Goal of the exercise — In the records below, find the line that contains "purple 1x3 brick [459,342,574,512] -> none" and the line that contains "yellow 1x2 slope", then retype exactly those two lines and every line between them.

Task material Start Marker

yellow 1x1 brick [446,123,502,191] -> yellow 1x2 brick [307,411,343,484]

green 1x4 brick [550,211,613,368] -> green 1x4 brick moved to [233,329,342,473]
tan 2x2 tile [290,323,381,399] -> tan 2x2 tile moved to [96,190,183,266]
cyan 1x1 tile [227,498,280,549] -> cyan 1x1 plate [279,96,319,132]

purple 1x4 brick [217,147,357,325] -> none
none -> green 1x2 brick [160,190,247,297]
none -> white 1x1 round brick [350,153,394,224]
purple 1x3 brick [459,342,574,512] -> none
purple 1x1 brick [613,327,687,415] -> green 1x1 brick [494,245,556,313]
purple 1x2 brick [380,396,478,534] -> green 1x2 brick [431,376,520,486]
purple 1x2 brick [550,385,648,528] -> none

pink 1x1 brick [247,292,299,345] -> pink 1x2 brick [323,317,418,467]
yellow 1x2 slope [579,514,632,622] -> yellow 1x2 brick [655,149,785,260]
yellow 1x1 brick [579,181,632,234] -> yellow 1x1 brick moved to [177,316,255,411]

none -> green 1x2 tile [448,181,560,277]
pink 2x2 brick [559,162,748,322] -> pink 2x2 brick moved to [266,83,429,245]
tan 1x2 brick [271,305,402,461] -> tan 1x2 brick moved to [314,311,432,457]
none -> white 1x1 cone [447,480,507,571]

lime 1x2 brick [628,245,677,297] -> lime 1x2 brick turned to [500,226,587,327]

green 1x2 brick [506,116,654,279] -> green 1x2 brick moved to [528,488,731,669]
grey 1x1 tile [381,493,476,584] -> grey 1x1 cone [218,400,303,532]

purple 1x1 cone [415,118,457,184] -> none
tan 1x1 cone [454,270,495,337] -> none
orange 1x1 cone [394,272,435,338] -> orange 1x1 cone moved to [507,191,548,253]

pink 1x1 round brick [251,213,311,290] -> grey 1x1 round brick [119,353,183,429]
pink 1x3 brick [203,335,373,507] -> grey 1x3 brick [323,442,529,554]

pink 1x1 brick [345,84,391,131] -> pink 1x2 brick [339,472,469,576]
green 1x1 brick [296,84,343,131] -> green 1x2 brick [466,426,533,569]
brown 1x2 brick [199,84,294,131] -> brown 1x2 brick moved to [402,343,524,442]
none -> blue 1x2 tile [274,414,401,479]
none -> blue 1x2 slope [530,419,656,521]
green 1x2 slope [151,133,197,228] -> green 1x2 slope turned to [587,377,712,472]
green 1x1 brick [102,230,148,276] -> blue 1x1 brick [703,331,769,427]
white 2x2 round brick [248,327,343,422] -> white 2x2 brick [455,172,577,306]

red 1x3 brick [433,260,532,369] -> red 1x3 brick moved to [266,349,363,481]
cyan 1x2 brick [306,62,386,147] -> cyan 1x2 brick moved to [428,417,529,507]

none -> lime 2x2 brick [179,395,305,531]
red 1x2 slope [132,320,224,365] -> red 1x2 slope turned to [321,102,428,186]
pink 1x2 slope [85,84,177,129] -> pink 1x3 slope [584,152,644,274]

Task material End Marker

Exercise result —
purple 1x3 brick [459,342,574,512] -> none
purple 1x1 brick [613,327,687,415] -> green 1x1 brick [494,245,556,313]
purple 1x2 brick [380,396,478,534] -> green 1x2 brick [431,376,520,486]
purple 1x2 brick [550,385,648,528] -> none

pink 1x1 brick [247,292,299,345] -> pink 1x2 brick [323,317,418,467]
yellow 1x2 slope [579,514,632,622] -> yellow 1x2 brick [655,149,785,260]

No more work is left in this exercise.